== Segment start ==

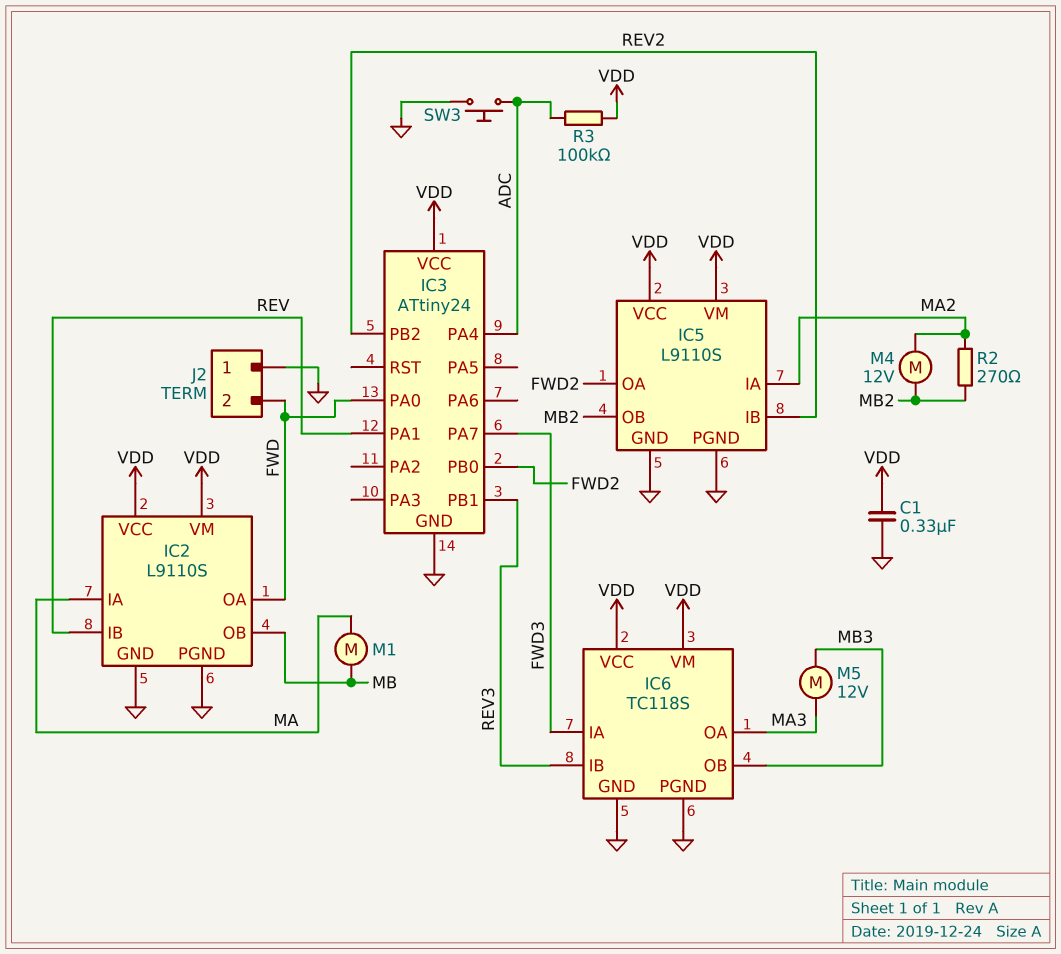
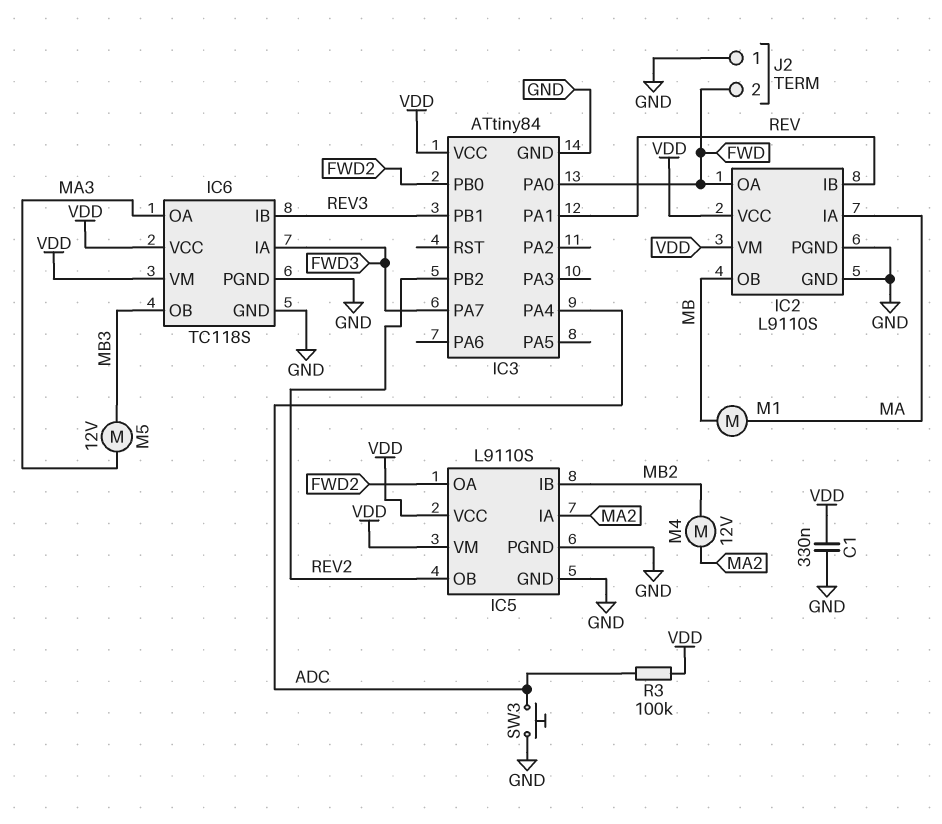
IC3: ATtiny24 -> ATtiny84
IC5 pin IB: REV2 -> MB2
IC5 pin OB: MB2 -> REV2
R2: 270 (MA2, MB2) -> none

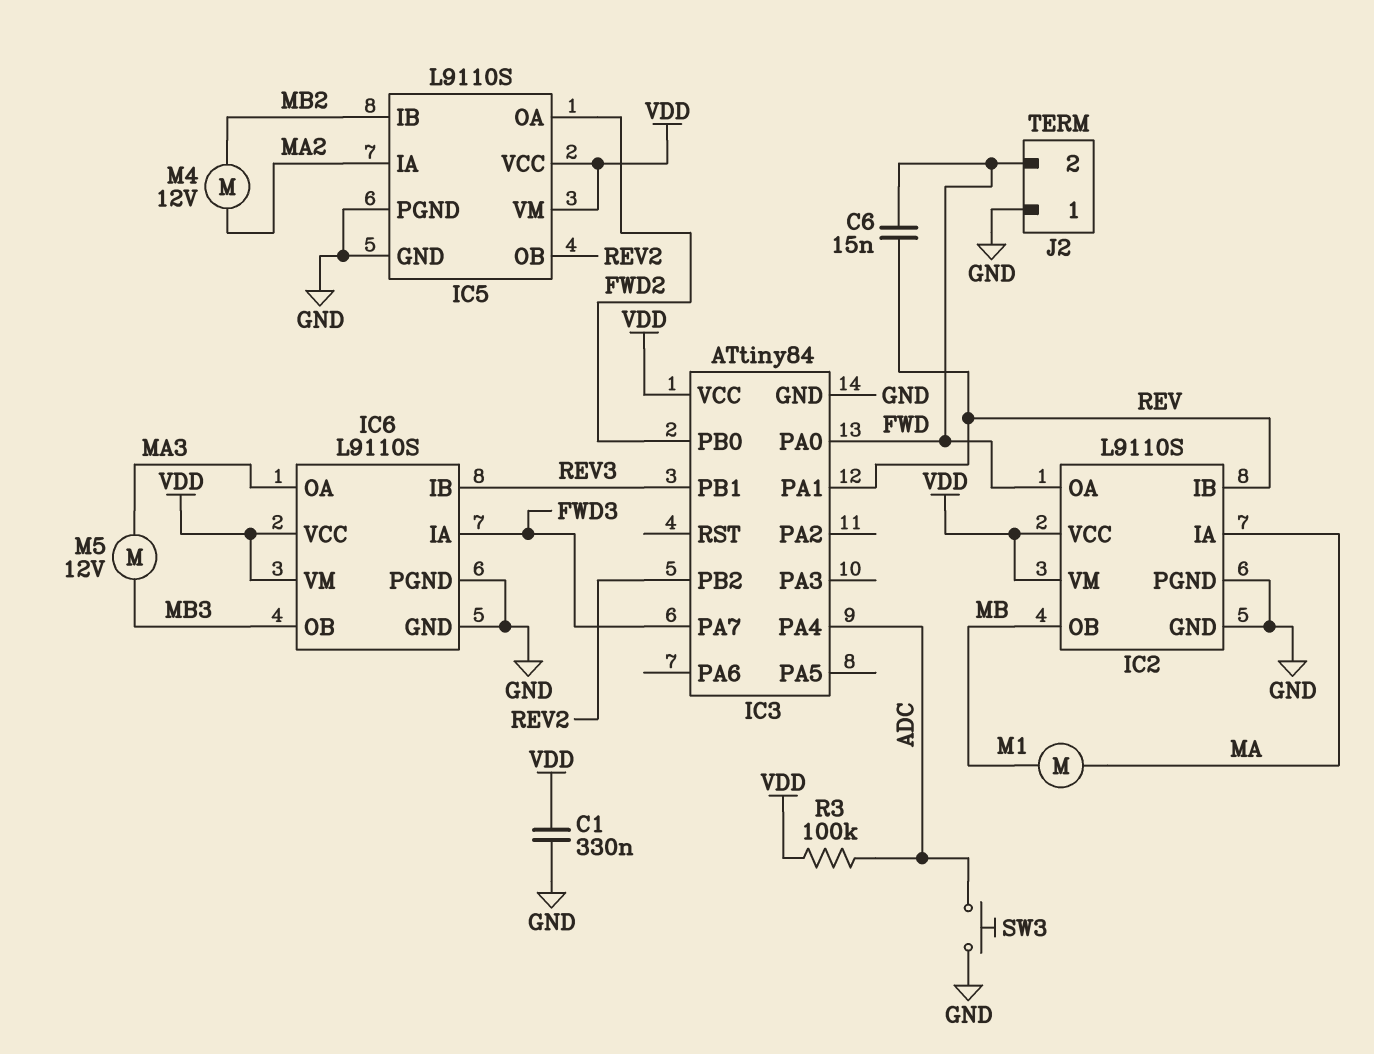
C6: none -> 15nF (FWD, REV)
IC6: TC118S -> L9110S

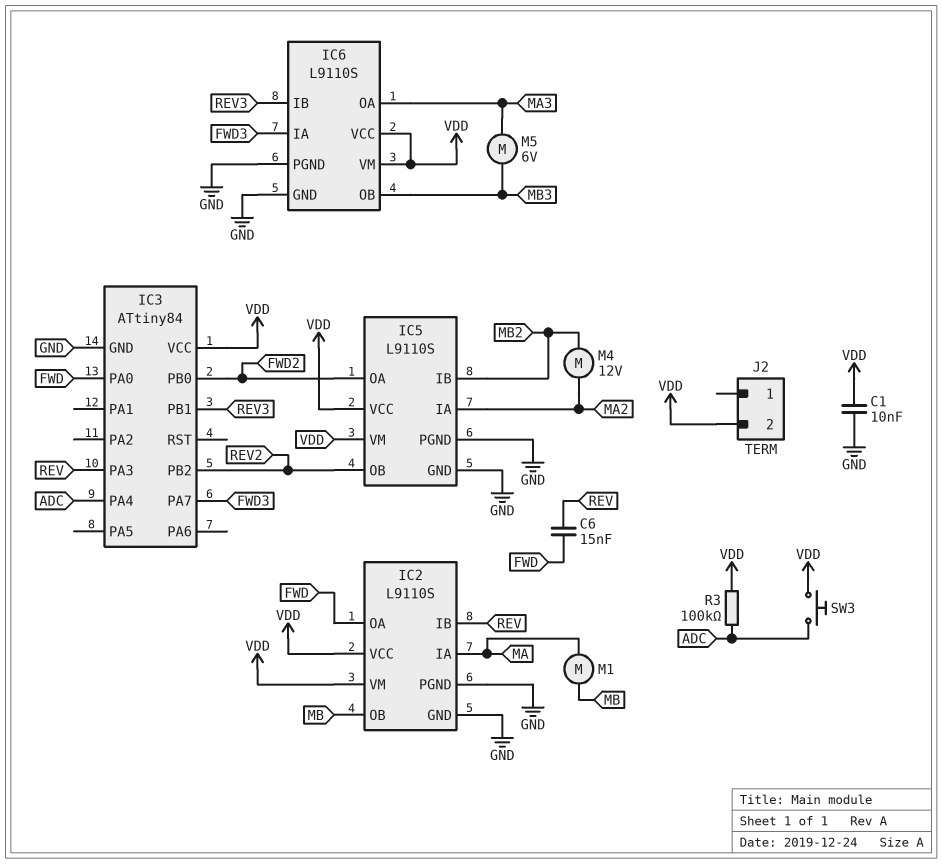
C1: 330nF (GND, VDD) -> 10nF (GND, VDD)
IC3 pin PA1: REV -> none
IC3 pin PA3: none -> REV
J2 pin 1: GND -> none
J2 pin 2: FWD -> VDD
M5: motor 12V (MA3, MB3) -> motor 6V (MA3, MB3)
SW3: button (ADC, GND) -> button (ADC, VDD)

== Segment end ==

- [Description of the task]:
Transcribe the listing word for word, but keep its pictures out of the copy.

- [Answer space]:
IC3: ATtiny24 -> ATtiny84
IC5 pin IB: REV2 -> MB2
IC5 pin OB: MB2 -> REV2
R2: 270 (MA2, MB2) -> none

C6: none -> 15nF (FWD, REV)
IC6: TC118S -> L9110S

C1: 330nF (GND, VDD) -> 10nF (GND, VDD)
IC3 pin PA1: REV -> none
IC3 pin PA3: none -> REV
J2 pin 1: GND -> none
J2 pin 2: FWD -> VDD
M5: motor 12V (MA3, MB3) -> motor 6V (MA3, MB3)
SW3: button (ADC, GND) -> button (ADC, VDD)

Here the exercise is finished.